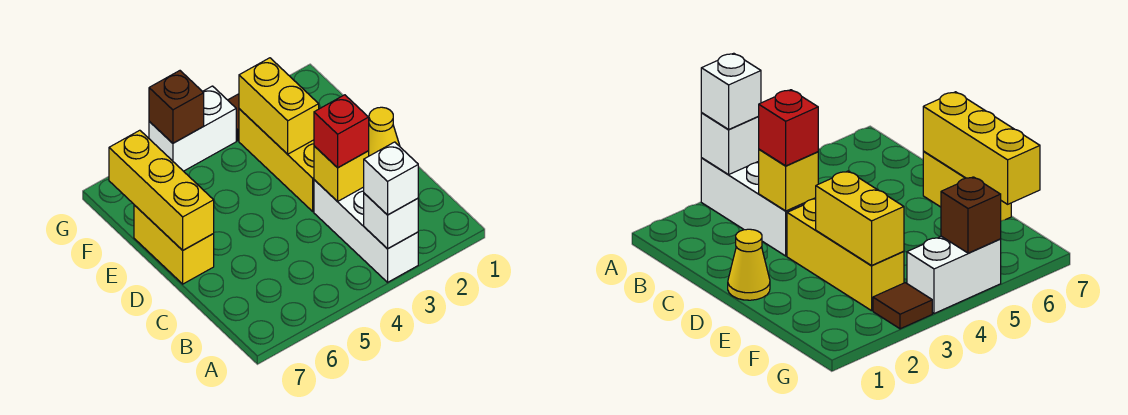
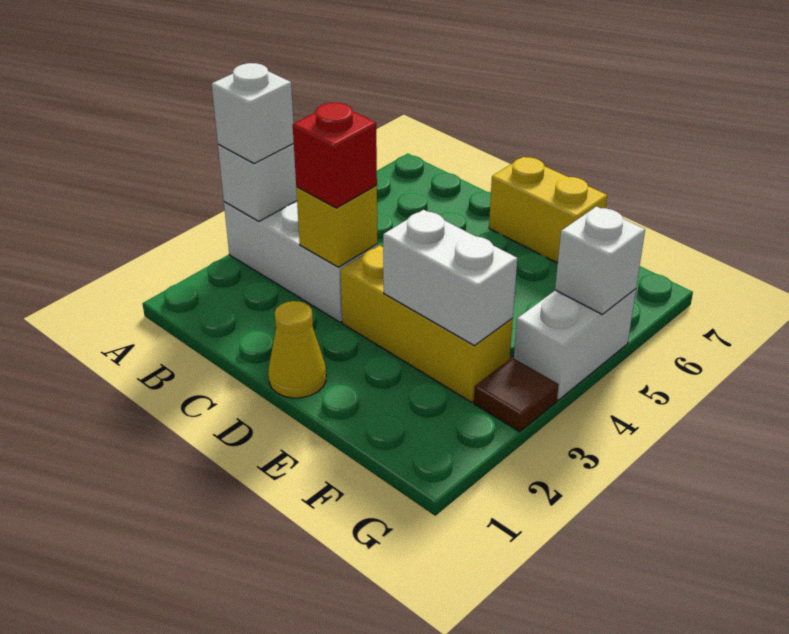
yellow brick D7:F7 level 2 -> none
yellow brick E3:F3 level 2 -> white brick E3:F3 level 2
brown brick G5 level 2 -> white brick G5 level 2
━━━━━━━━━━━━━━━━━━━━
What is the number of lines in the listing that contain the string "white"? Reply with that number alone.

2